WORK TASK —
Although the entries contain pictures, the copy should hold only their exact text.
BEGIN DATA SHOWN
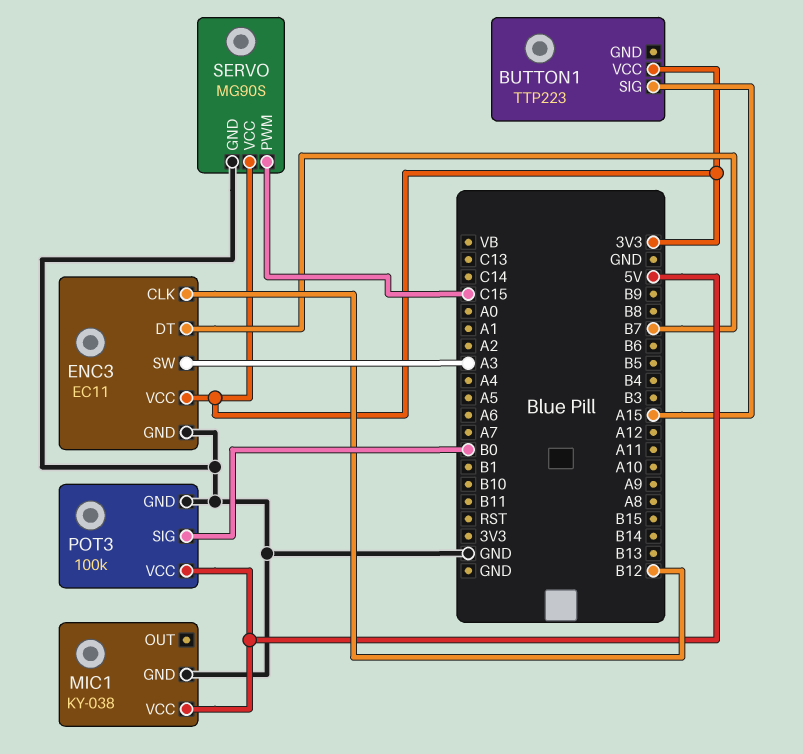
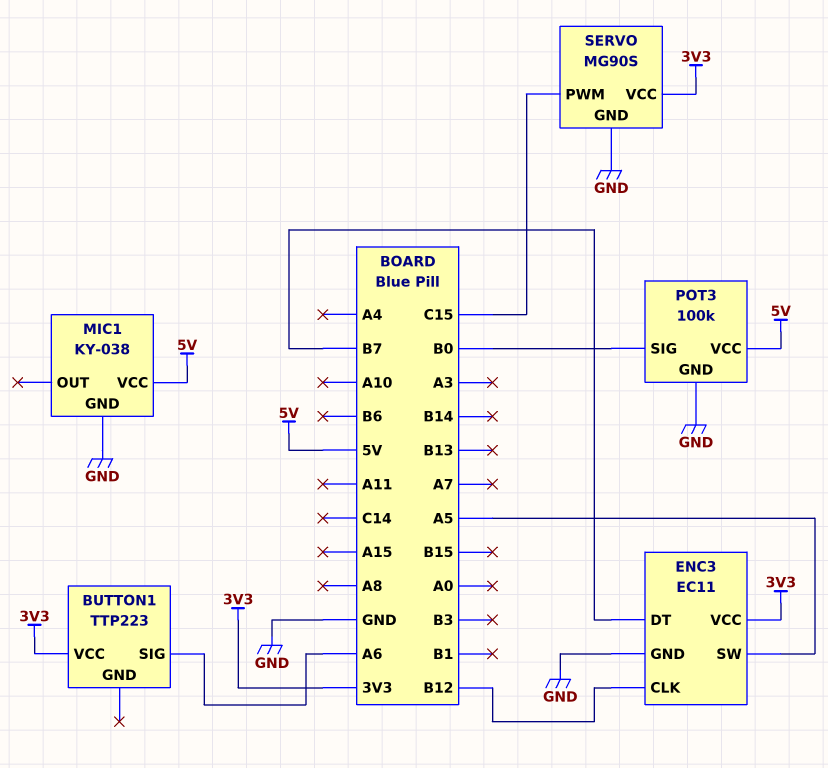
BUTTON1 pin SIG: A15 -> A6
ENC3 pin SW: A3 -> A5

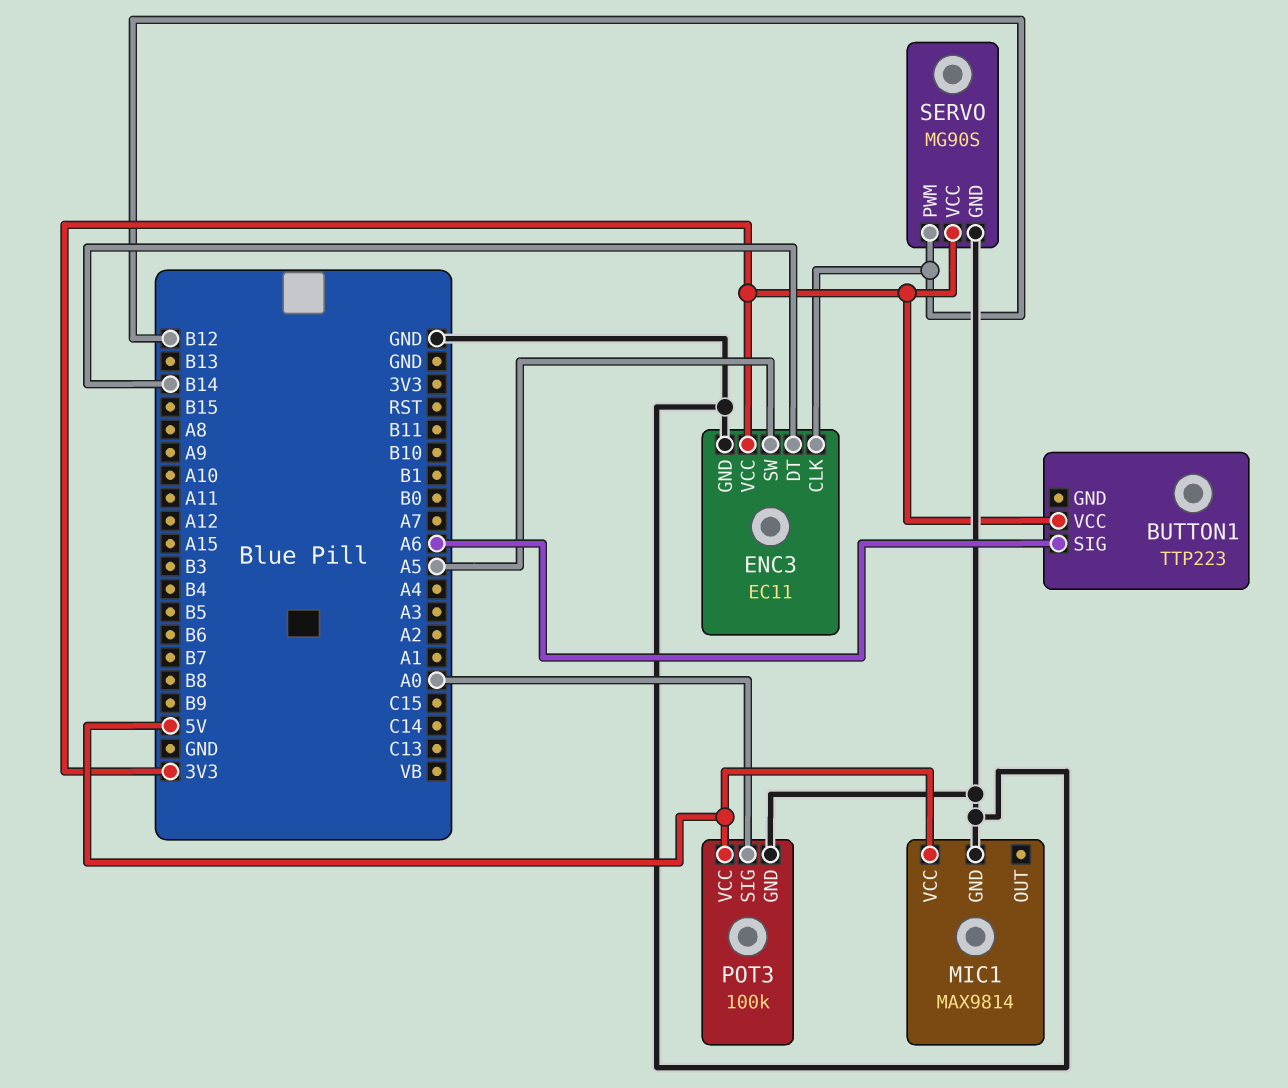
ENC3 pin DT: B7 -> B14
MIC1: KY-038 -> MAX9814
POT3 pin SIG: B0 -> A0
SERVO pin PWM: C15 -> B12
END DATA SHOWN
PROBLEM SOLUTION —
BUTTON1 pin SIG: A15 -> A6
ENC3 pin SW: A3 -> A5

ENC3 pin DT: B7 -> B14
MIC1: KY-038 -> MAX9814
POT3 pin SIG: B0 -> A0
SERVO pin PWM: C15 -> B12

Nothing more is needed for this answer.